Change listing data
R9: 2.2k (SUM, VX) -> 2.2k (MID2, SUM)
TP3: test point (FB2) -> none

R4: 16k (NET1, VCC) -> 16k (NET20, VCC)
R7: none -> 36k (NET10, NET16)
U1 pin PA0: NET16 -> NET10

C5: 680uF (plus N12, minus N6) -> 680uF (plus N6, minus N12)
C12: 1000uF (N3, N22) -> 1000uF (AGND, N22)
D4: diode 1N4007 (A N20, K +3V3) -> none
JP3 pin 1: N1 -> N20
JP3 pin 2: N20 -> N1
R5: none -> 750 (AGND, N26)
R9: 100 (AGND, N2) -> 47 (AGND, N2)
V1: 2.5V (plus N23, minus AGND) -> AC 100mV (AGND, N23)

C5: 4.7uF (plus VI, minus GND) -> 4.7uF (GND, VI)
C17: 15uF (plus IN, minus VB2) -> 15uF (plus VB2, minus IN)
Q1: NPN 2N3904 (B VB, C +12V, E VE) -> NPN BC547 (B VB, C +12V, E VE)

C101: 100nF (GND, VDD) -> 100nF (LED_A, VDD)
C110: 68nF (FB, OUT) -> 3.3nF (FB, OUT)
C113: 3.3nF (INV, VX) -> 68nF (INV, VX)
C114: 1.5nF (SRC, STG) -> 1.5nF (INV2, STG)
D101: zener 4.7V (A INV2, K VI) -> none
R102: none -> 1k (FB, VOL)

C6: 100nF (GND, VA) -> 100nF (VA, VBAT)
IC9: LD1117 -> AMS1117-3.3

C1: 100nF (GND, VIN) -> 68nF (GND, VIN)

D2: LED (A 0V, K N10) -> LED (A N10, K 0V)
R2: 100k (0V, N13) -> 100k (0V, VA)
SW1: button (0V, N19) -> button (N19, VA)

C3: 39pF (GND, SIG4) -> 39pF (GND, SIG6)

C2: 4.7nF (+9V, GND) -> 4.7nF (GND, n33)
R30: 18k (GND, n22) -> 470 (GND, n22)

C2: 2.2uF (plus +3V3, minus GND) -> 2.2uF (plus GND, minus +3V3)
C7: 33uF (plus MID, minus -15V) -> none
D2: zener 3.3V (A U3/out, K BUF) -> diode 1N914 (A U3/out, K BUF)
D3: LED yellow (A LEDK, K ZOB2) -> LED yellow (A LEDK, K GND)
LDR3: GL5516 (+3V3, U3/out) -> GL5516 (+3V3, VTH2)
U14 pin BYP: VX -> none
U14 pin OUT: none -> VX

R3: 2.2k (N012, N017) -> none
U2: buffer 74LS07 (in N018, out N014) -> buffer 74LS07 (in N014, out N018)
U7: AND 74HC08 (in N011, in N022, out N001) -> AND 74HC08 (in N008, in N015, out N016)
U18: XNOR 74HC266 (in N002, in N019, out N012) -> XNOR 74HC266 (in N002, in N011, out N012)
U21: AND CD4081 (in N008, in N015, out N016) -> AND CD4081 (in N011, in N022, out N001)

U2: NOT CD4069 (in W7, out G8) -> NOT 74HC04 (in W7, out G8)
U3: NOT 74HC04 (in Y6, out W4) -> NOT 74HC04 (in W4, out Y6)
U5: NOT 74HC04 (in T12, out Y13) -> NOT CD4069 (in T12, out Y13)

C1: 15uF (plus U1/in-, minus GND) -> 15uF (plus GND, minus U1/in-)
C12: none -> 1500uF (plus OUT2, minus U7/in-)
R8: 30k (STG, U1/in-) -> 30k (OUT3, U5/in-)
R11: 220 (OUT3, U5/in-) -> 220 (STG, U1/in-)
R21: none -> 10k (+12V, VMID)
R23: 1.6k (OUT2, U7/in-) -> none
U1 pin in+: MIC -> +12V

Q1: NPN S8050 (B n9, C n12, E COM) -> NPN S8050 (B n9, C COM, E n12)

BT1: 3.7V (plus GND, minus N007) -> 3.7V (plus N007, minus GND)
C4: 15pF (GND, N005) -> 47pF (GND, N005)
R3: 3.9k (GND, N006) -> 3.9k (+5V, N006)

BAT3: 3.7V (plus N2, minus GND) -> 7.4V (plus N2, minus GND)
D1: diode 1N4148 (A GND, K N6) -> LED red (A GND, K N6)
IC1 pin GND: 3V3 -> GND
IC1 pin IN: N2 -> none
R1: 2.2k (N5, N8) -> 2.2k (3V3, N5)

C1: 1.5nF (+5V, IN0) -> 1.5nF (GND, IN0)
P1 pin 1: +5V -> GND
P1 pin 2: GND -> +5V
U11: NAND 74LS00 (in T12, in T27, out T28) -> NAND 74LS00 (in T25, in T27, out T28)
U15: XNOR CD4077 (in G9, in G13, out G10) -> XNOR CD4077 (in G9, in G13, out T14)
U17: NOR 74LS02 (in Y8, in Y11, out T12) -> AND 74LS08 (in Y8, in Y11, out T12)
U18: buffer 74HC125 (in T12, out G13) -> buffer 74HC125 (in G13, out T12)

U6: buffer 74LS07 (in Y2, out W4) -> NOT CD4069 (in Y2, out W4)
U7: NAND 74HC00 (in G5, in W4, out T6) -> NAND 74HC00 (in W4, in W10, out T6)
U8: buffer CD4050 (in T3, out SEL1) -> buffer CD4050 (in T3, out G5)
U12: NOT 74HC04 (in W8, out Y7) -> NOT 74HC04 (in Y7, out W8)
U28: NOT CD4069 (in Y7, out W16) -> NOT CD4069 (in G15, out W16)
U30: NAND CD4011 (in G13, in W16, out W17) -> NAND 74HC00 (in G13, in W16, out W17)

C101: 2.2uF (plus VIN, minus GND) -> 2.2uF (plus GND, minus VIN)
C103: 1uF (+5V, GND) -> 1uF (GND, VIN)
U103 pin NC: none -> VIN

*ASSIGNED TASK*
Begin at the line that has "U14 pin OUT: none -> VX" in the entries above; stop after the line that has "U3: NOT 74HC04". Transcribe exactly those lines and no others.

*REPLY*
U14 pin OUT: none -> VX

R3: 2.2k (N012, N017) -> none
U2: buffer 74LS07 (in N018, out N014) -> buffer 74LS07 (in N014, out N018)
U7: AND 74HC08 (in N011, in N022, out N001) -> AND 74HC08 (in N008, in N015, out N016)
U18: XNOR 74HC266 (in N002, in N019, out N012) -> XNOR 74HC266 (in N002, in N011, out N012)
U21: AND CD4081 (in N008, in N015, out N016) -> AND CD4081 (in N011, in N022, out N001)

U2: NOT CD4069 (in W7, out G8) -> NOT 74HC04 (in W7, out G8)
U3: NOT 74HC04 (in Y6, out W4) -> NOT 74HC04 (in W4, out Y6)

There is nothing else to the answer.